Source data:

::::

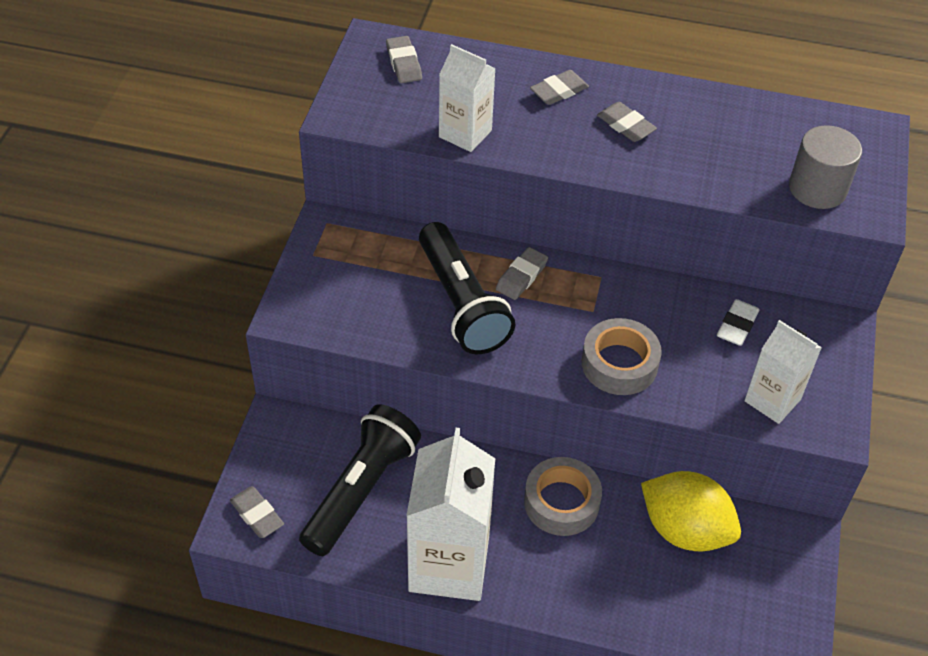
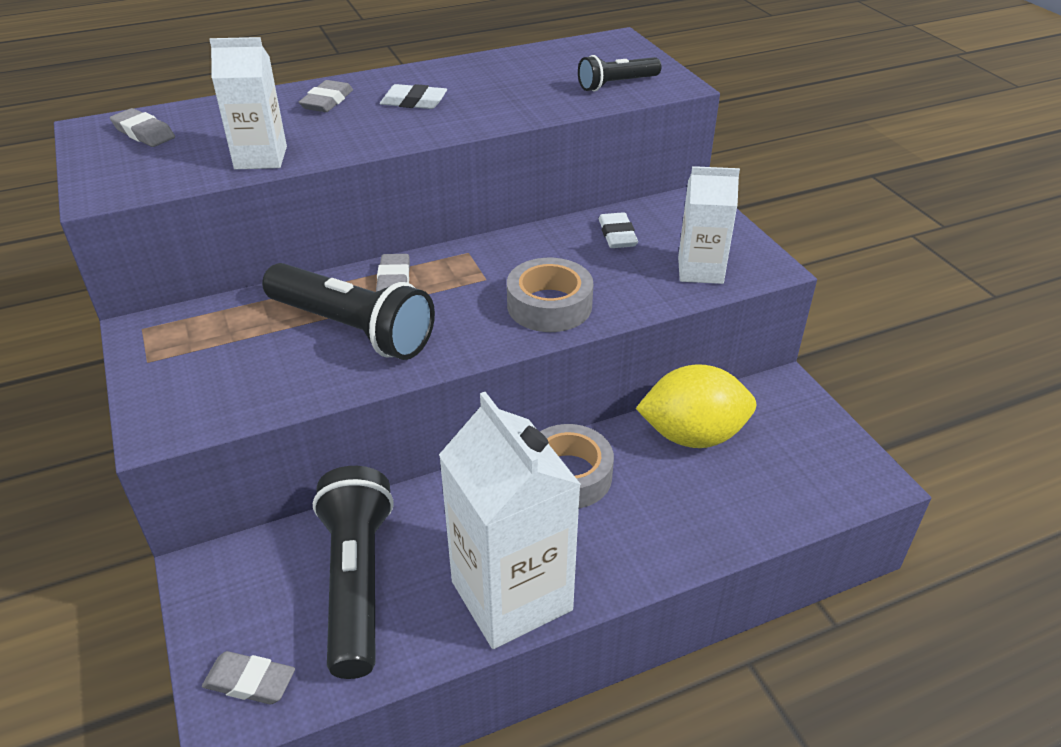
camera: 35 degrees left, 10 degrees down
grey eraser [597,102,657,142] -> white eraser [380,84,447,109]
grey cylinder [789,125,862,209] -> black flashlight [578,55,662,91]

::::

Problem description:
Copy out all the data exactly, skipping the pictures.

Solution to the exercise:
camera: 35 degrees left, 10 degrees down
grey eraser [597,102,657,142] -> white eraser [380,84,447,109]
grey cylinder [789,125,862,209] -> black flashlight [578,55,662,91]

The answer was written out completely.